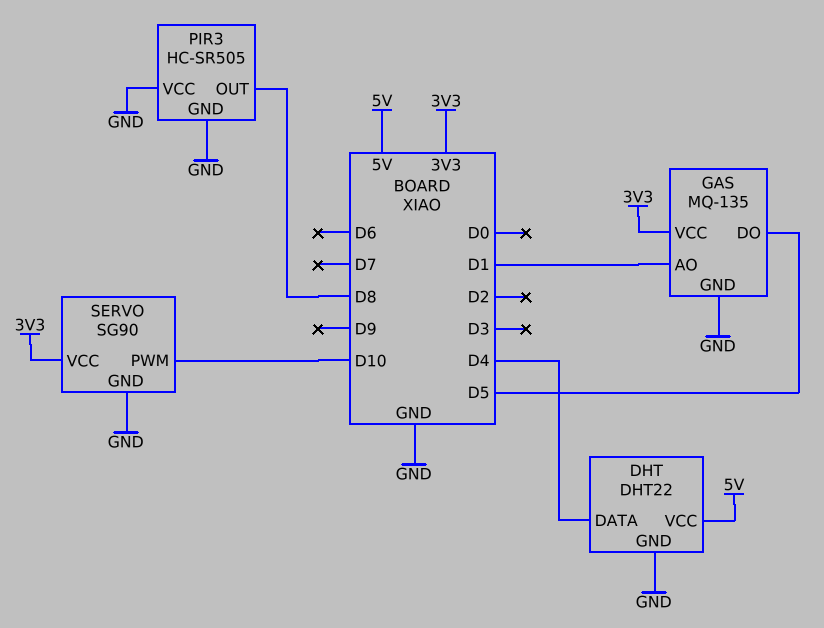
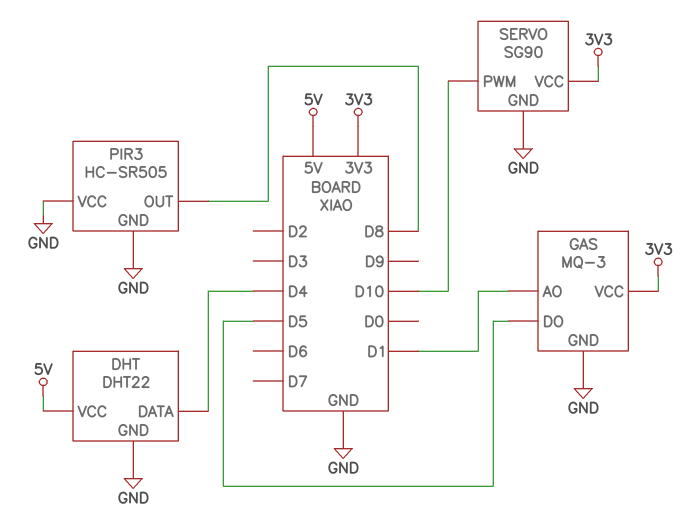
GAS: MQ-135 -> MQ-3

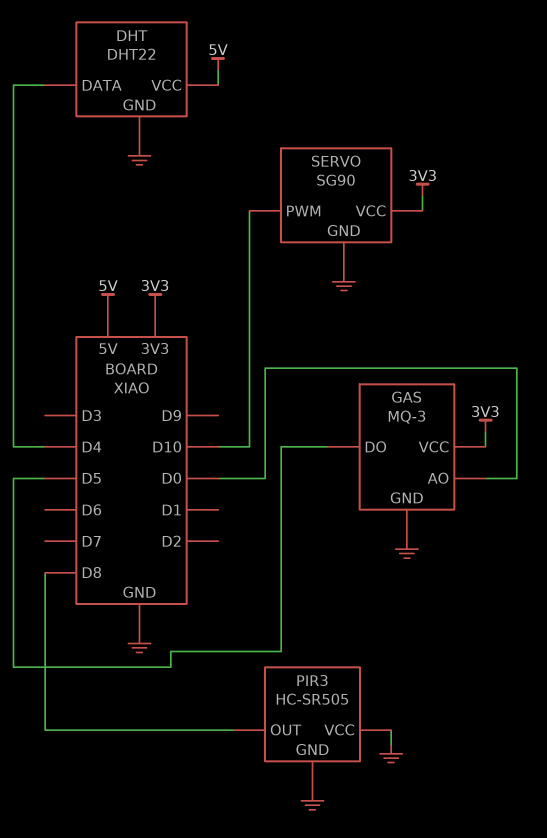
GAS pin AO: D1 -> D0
---
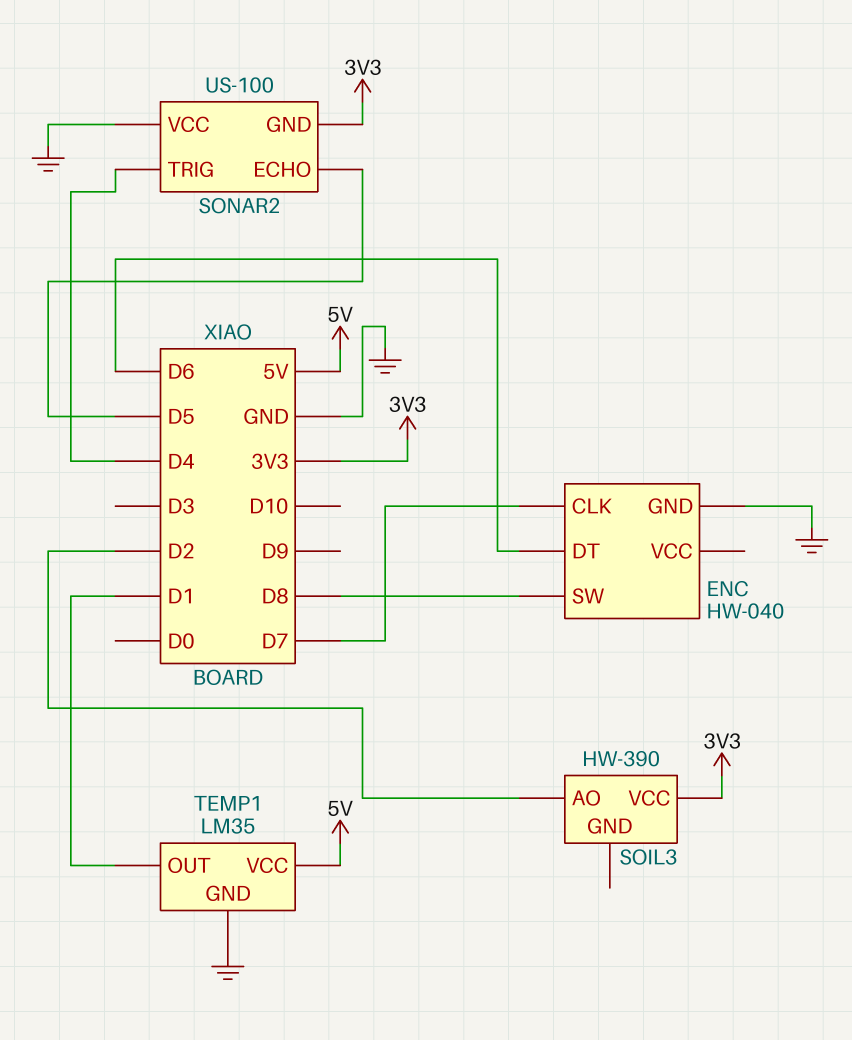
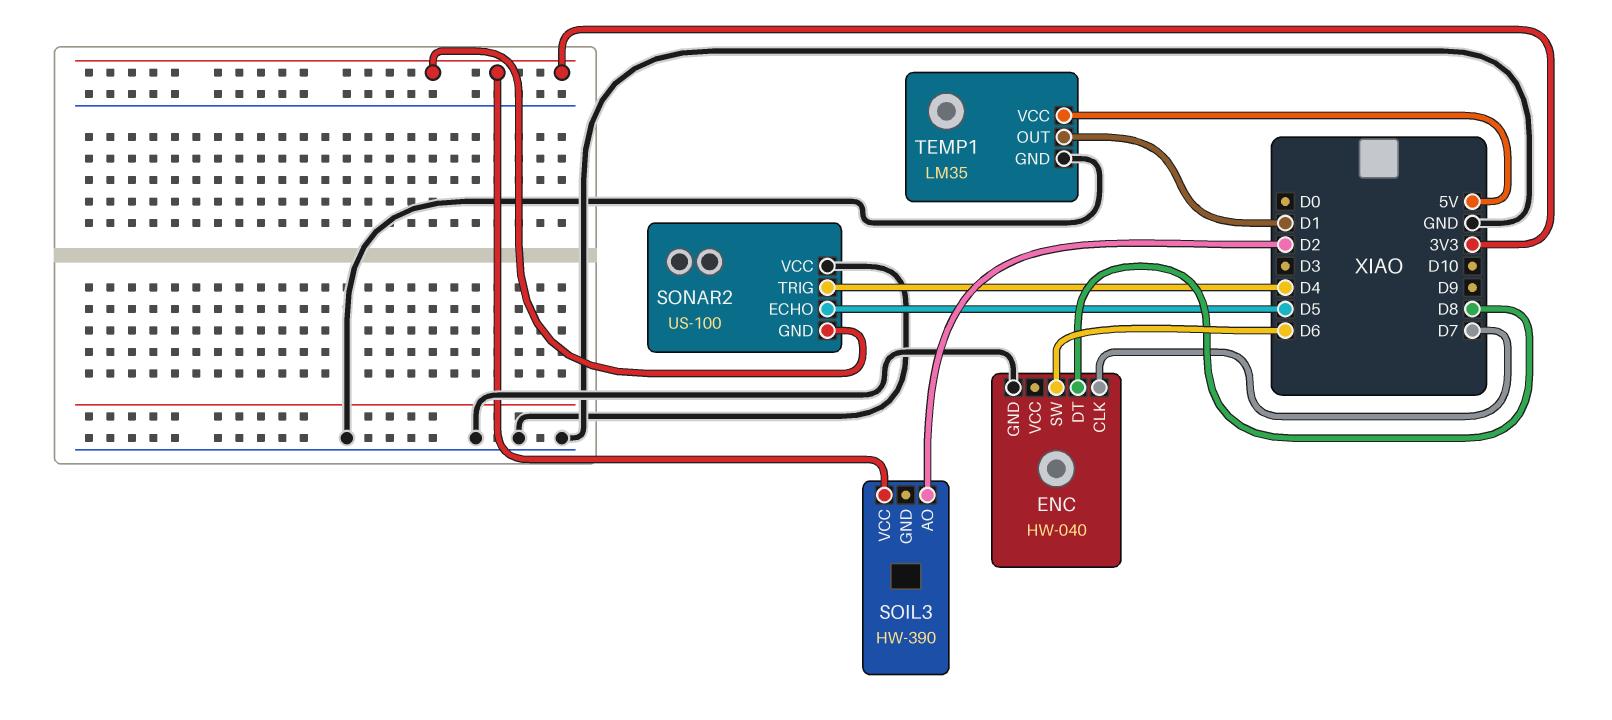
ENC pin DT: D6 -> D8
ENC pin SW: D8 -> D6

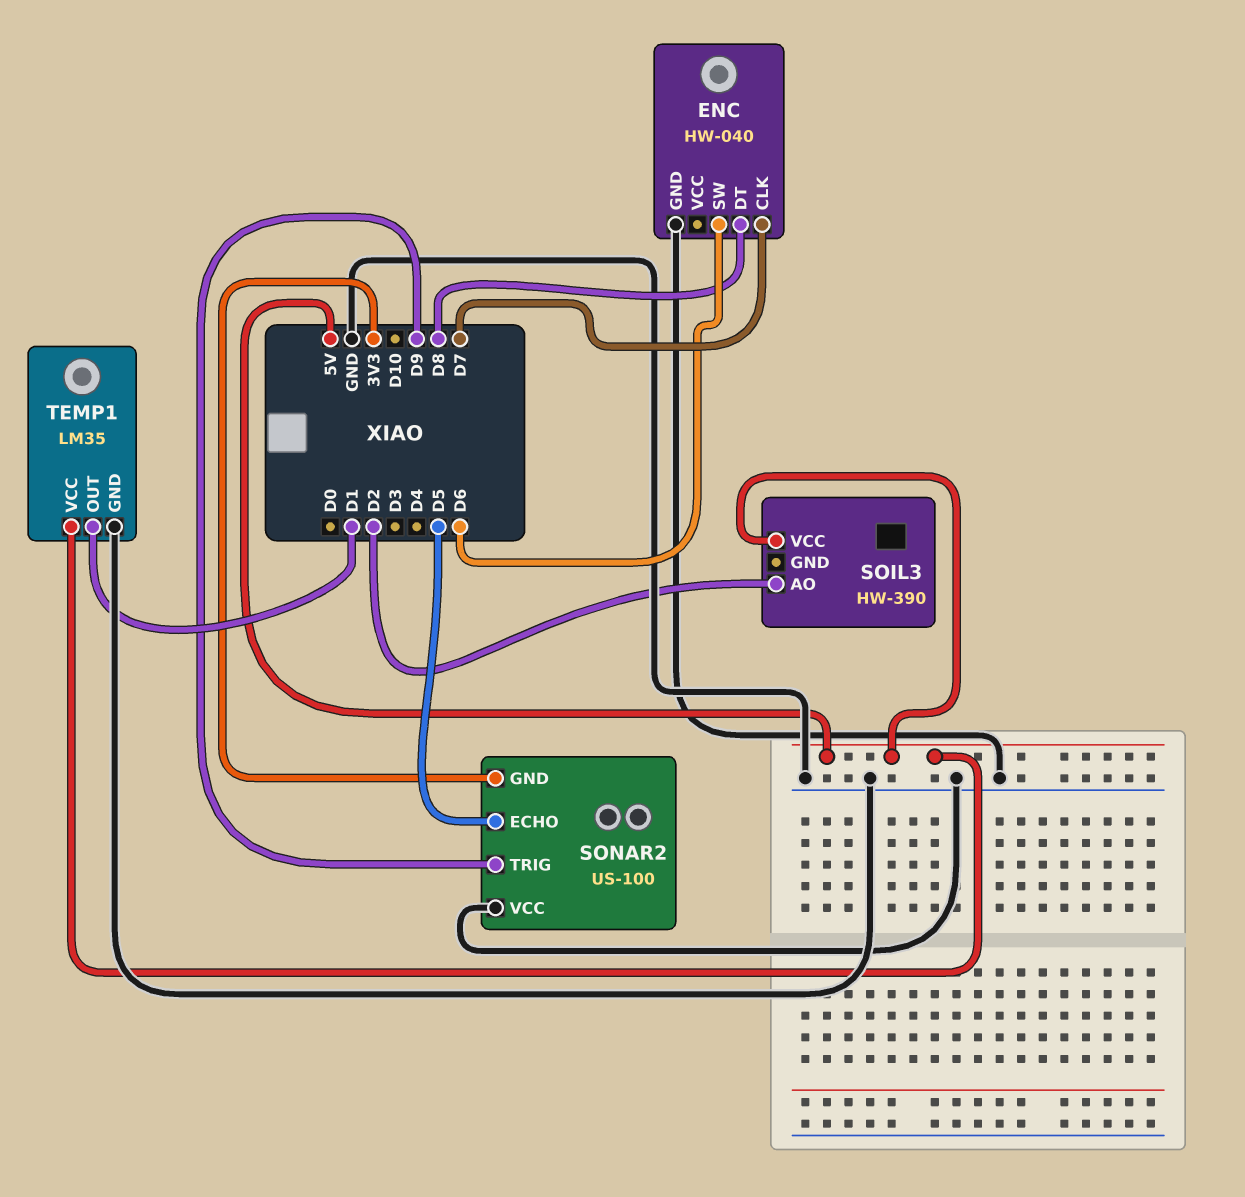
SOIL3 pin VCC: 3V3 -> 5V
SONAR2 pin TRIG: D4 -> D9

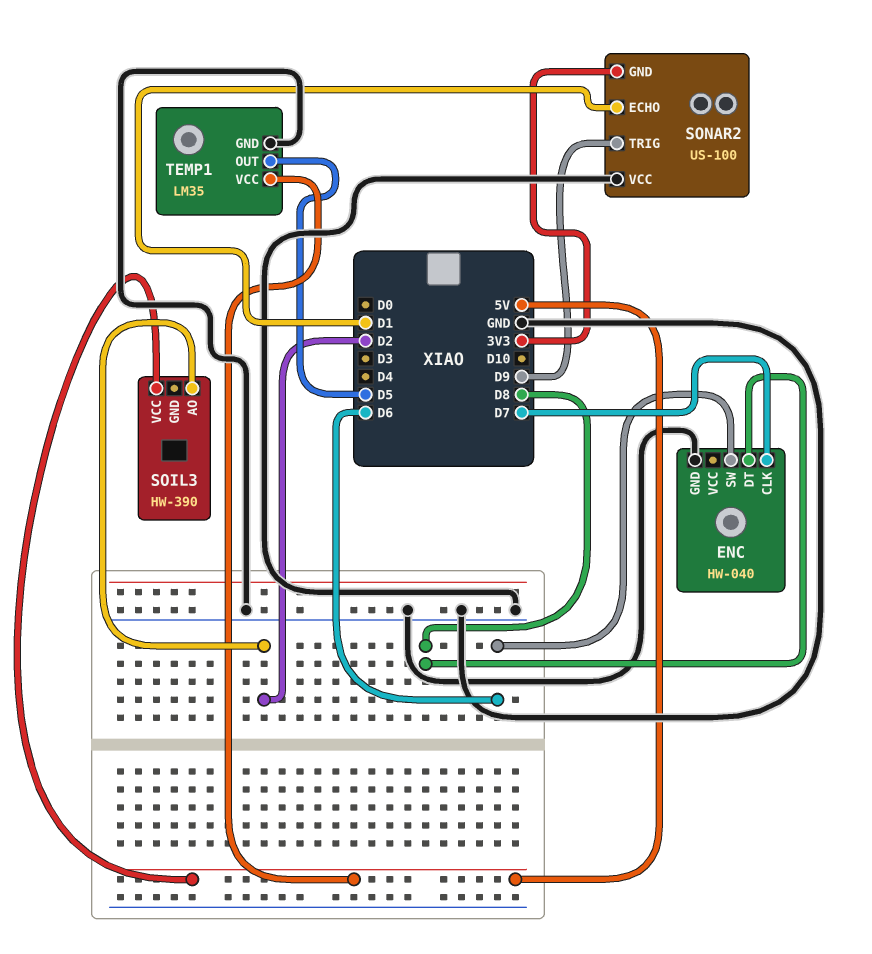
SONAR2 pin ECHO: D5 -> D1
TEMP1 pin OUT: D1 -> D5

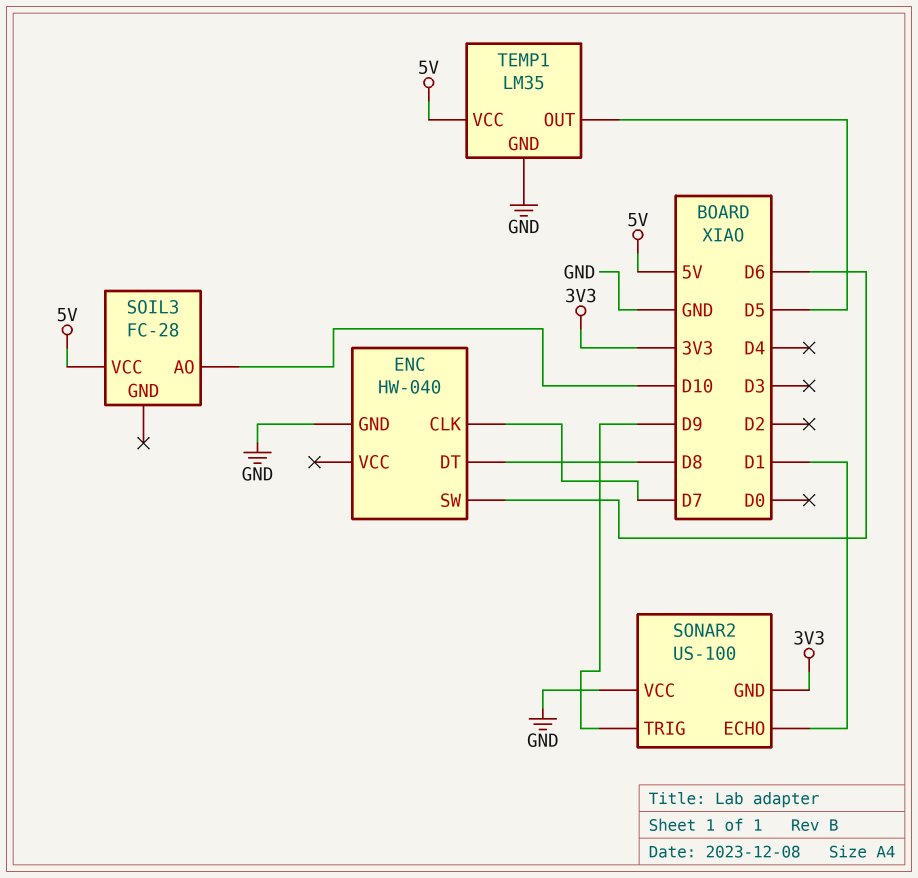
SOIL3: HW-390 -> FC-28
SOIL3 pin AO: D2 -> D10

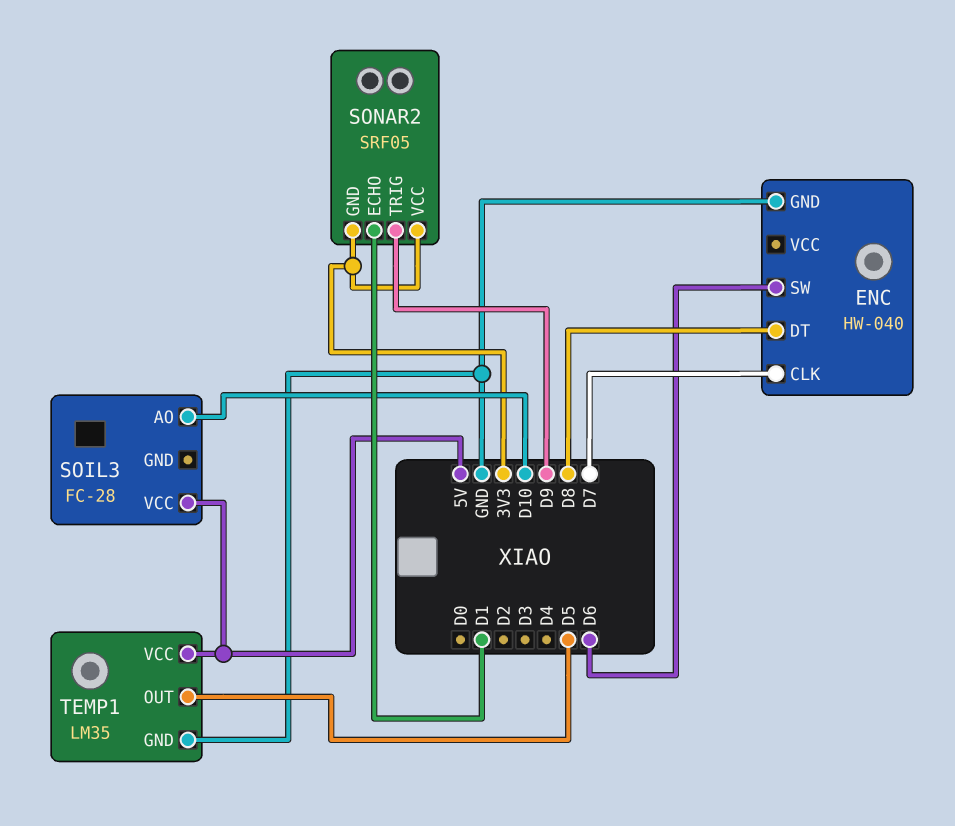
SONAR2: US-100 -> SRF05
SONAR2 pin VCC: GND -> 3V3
---
* Try it *
Look back over the records above. Reproduce exactly everything from the line with "TEMP1 pin OUT: D1 -> D5" down to the line with "SONAR2 pin VCC: GND -> 3V3", inclusive, and leave the pictures out.

* Final answer *
TEMP1 pin OUT: D1 -> D5

SOIL3: HW-390 -> FC-28
SOIL3 pin AO: D2 -> D10

SONAR2: US-100 -> SRF05
SONAR2 pin VCC: GND -> 3V3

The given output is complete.